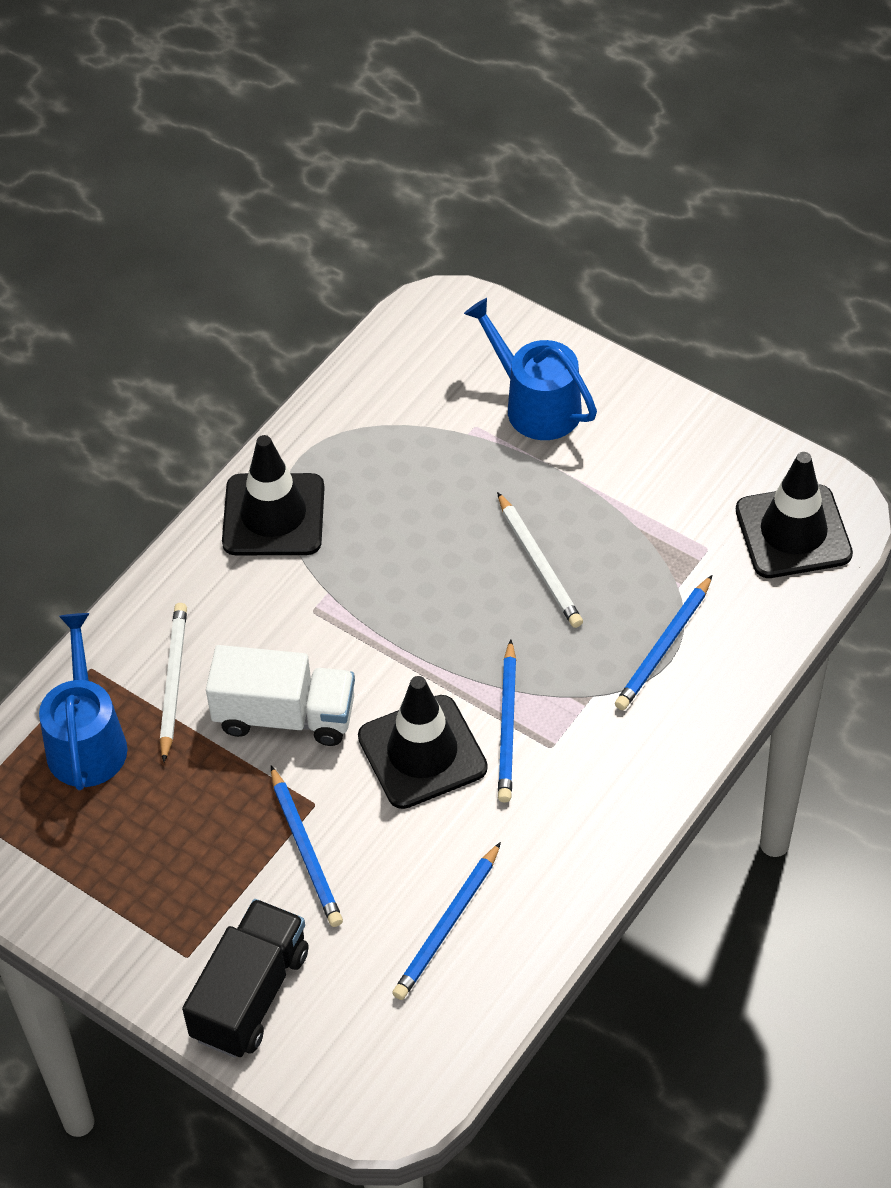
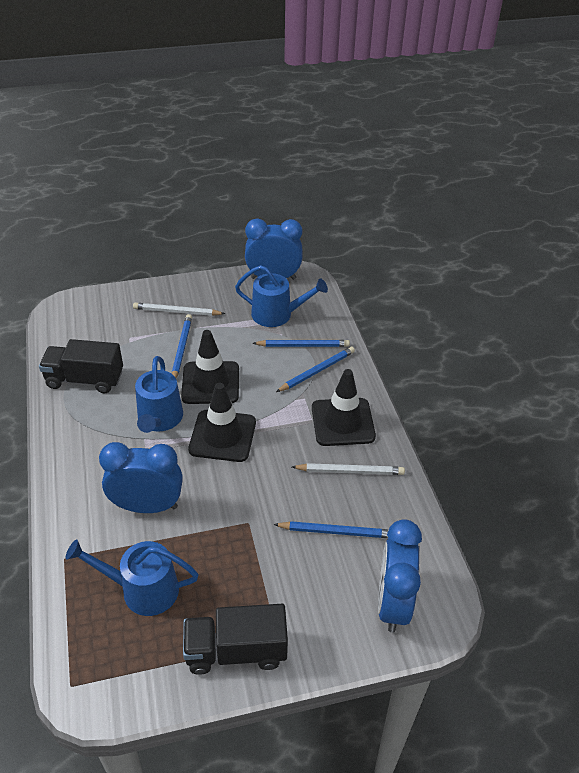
black truck: 1 -> 2
blue clock: 0 -> 3
blue watering can: 2 -> 3
white truck: 1 -> 0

◆ ◆ ◆ ◆

### WORK ITEM
Could you output the entire listing verbatim while omitting its pictures?

### WRITTEN SOLUTION
black truck: 1 -> 2
blue clock: 0 -> 3
blue watering can: 2 -> 3
white truck: 1 -> 0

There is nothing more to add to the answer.